- _WORK INSTRUCTIONS_
Repeat verbatim each line from the line with "(579, 364) = (529, 301): green key -> none" to the end of the entries. Pictures do not belong in the copy.

- _SUPPLIED DATA_

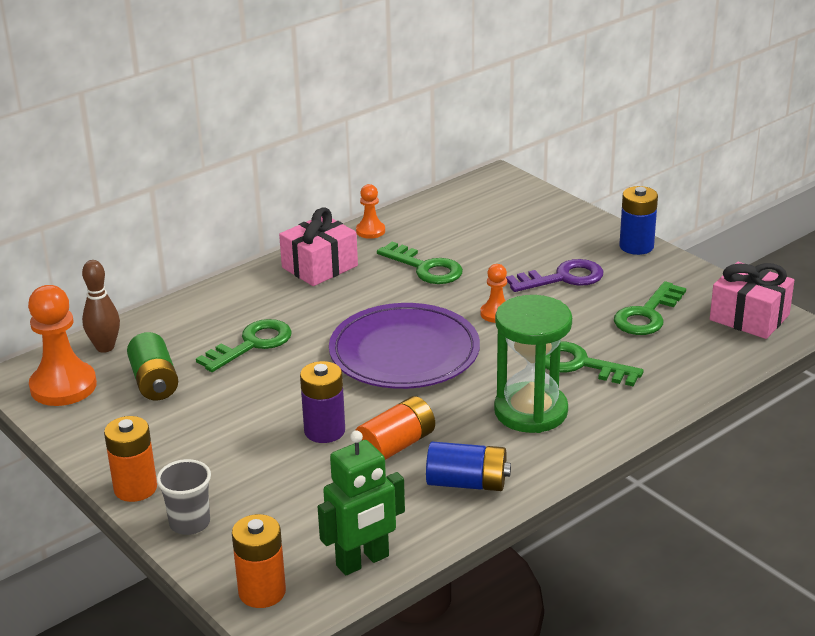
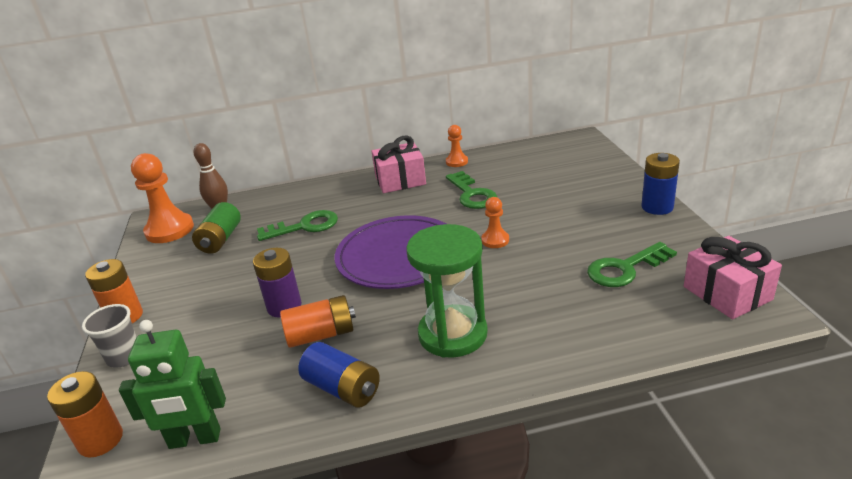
camera: 30 degrees right, 0 degrees up
(563, 278) = (573, 222): purple key -> none
(579, 364) = (529, 301): green key -> none

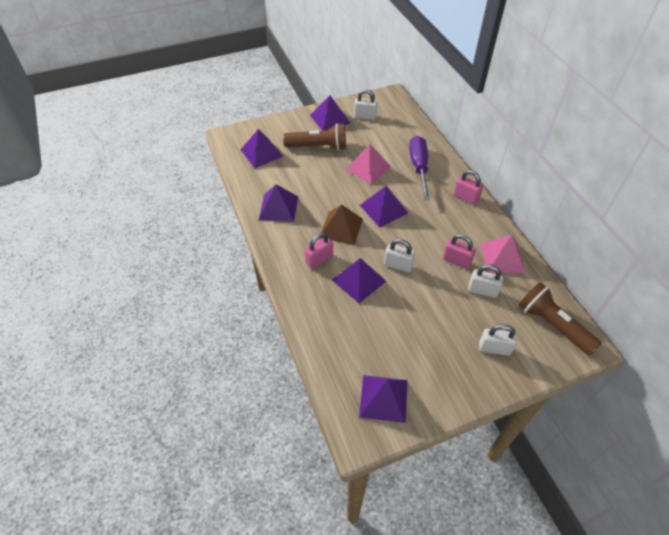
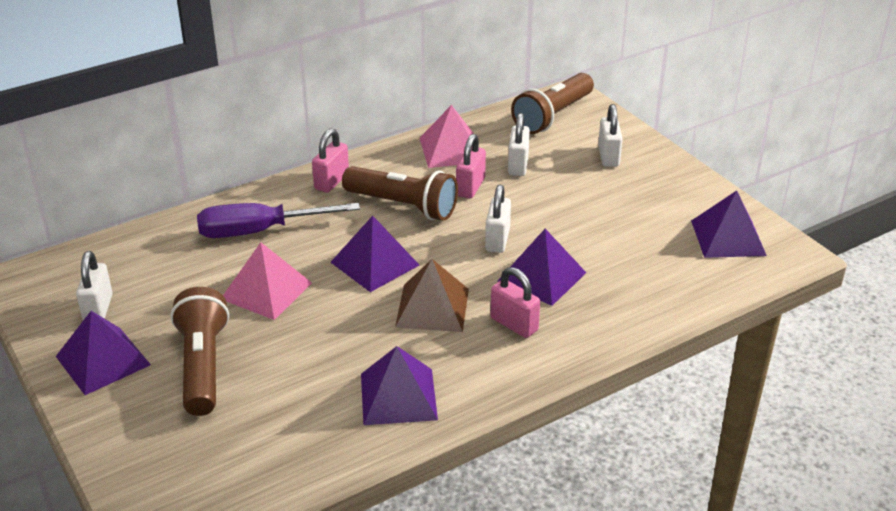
camera: 100 degrees left, 15 degrees down
(261, 153) = (227, 454): purple pyramid -> none
(438, 226) = (403, 206): none -> brown flashlight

- _ANSWER FOR THE TASK_
(579, 364) = (529, 301): green key -> none

camera: 100 degrees left, 15 degrees down
(261, 153) = (227, 454): purple pyramid -> none
(438, 226) = (403, 206): none -> brown flashlight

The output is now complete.